**Exercise brief**
The lines to extract begin at the one containing "camera: 35 degrees left, 10 degrees down" and run to the end of the listing; set them down exactly and alone.

**Data extract**
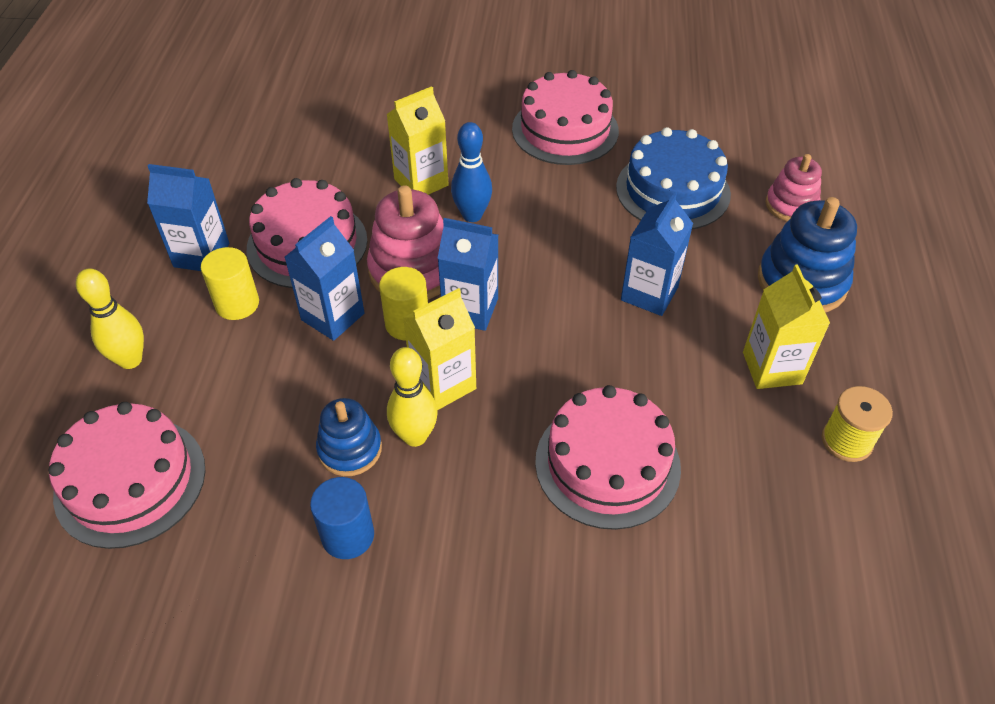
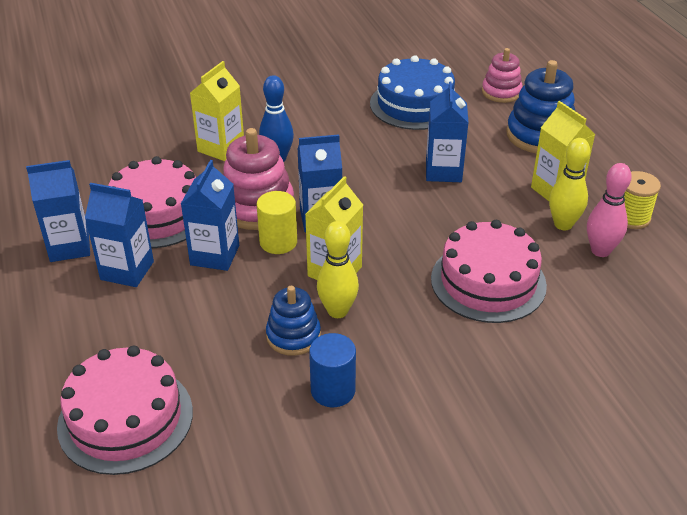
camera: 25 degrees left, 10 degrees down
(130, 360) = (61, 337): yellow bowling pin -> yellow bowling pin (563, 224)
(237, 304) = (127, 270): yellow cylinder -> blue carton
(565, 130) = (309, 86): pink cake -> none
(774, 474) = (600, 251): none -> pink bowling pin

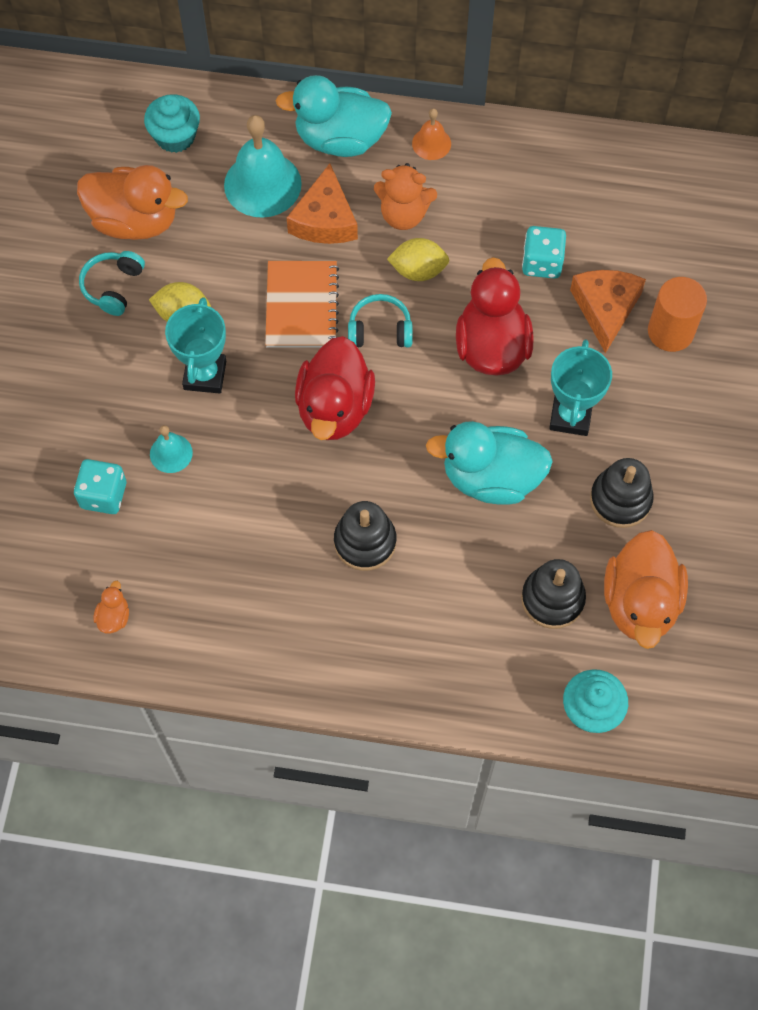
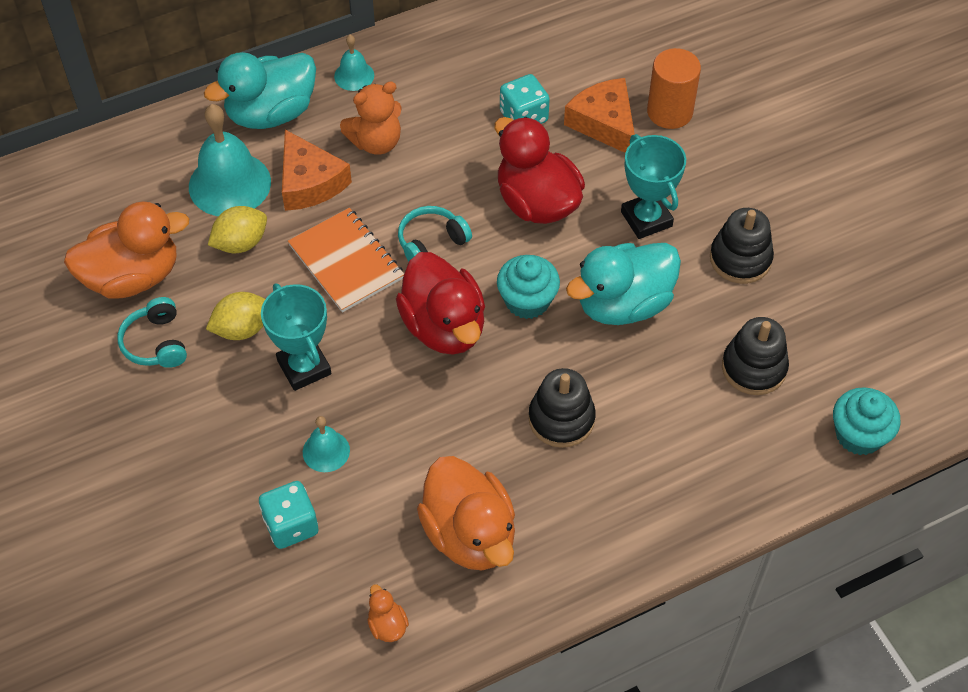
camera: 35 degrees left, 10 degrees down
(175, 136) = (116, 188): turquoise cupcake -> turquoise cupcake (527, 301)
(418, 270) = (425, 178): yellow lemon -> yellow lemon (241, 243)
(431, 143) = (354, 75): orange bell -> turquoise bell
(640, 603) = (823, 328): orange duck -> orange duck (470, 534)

**Answer to this task**
camera: 35 degrees left, 10 degrees down
(175, 136) = (116, 188): turquoise cupcake -> turquoise cupcake (527, 301)
(418, 270) = (425, 178): yellow lemon -> yellow lemon (241, 243)
(431, 143) = (354, 75): orange bell -> turquoise bell
(640, 603) = (823, 328): orange duck -> orange duck (470, 534)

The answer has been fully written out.